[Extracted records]
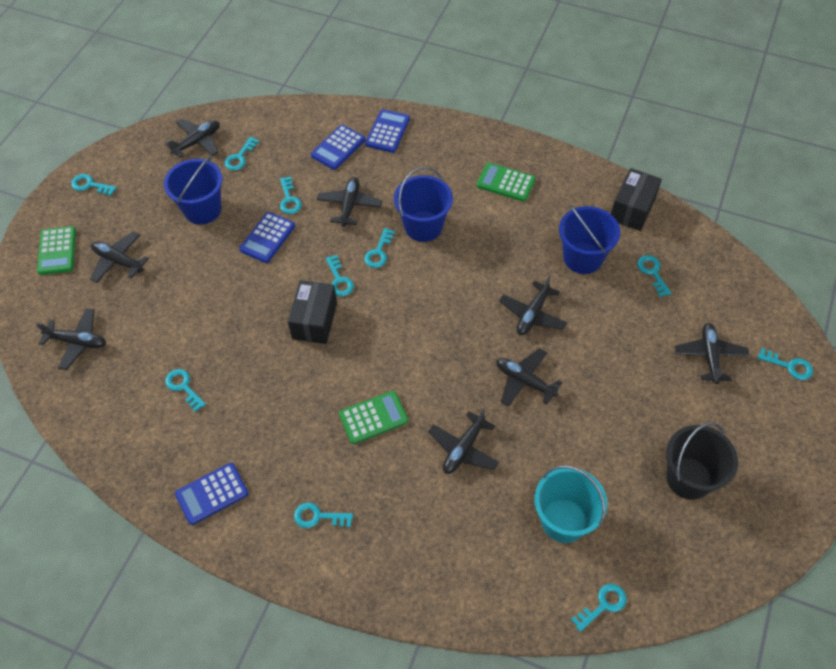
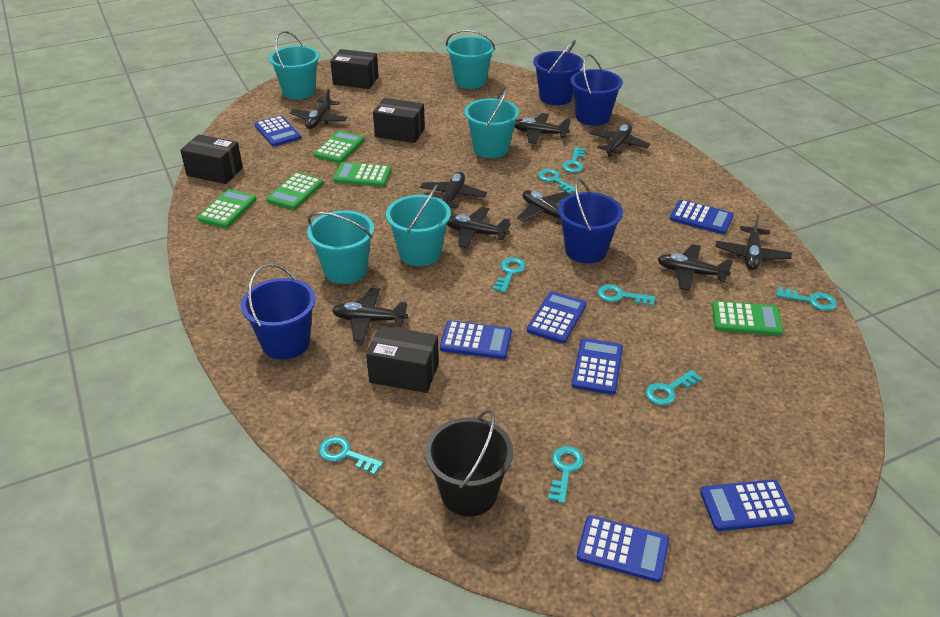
black box: 2 -> 4
black plane: 8 -> 9
blue bucket: 3 -> 4
blue calculator: 4 -> 7
green calculator: 3 -> 5
turquoise bucket: 1 -> 5
turquoise key: 10 -> 8

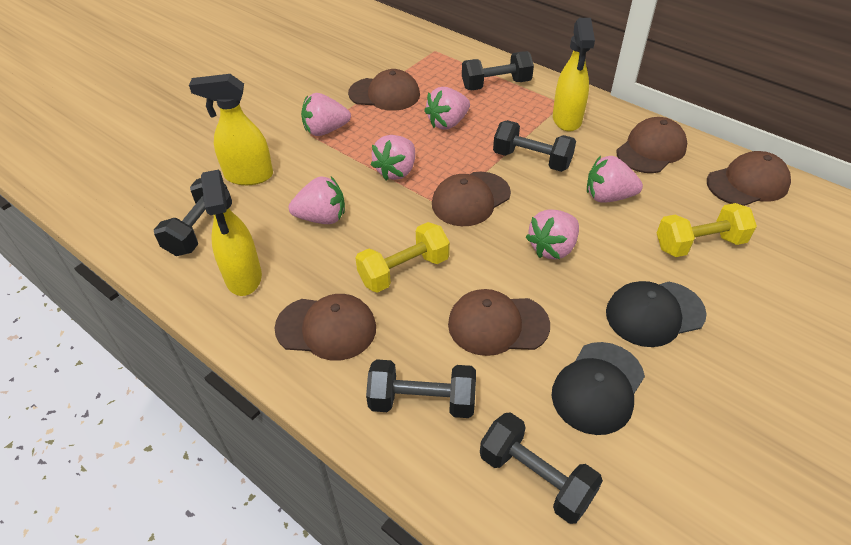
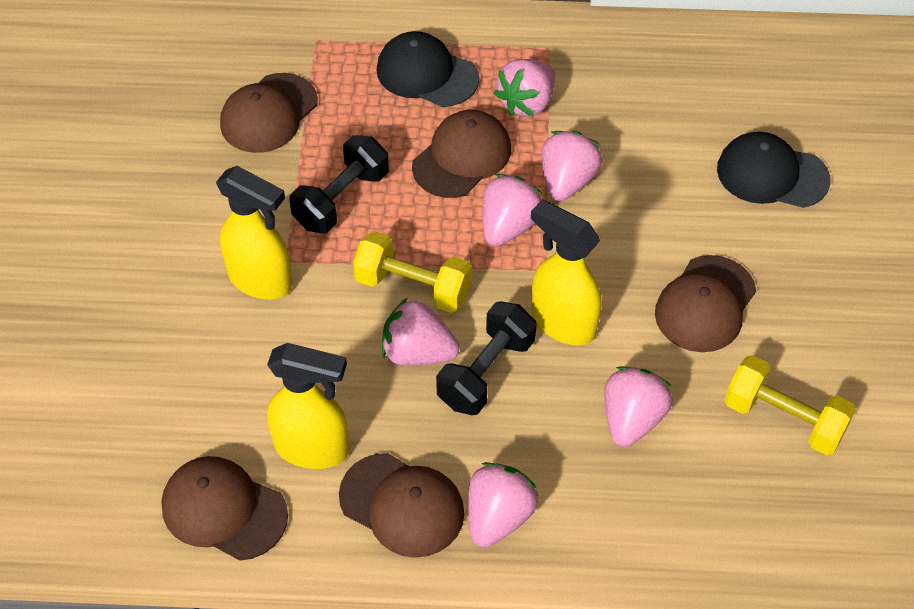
black dumbbell: 5 -> 2
brown cap: 6 -> 5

__Work instruction__: Your job is to copy out every line from the records above that has the word "calculator".

__Expected output__:
blue calculator: 4 -> 7
green calculator: 3 -> 5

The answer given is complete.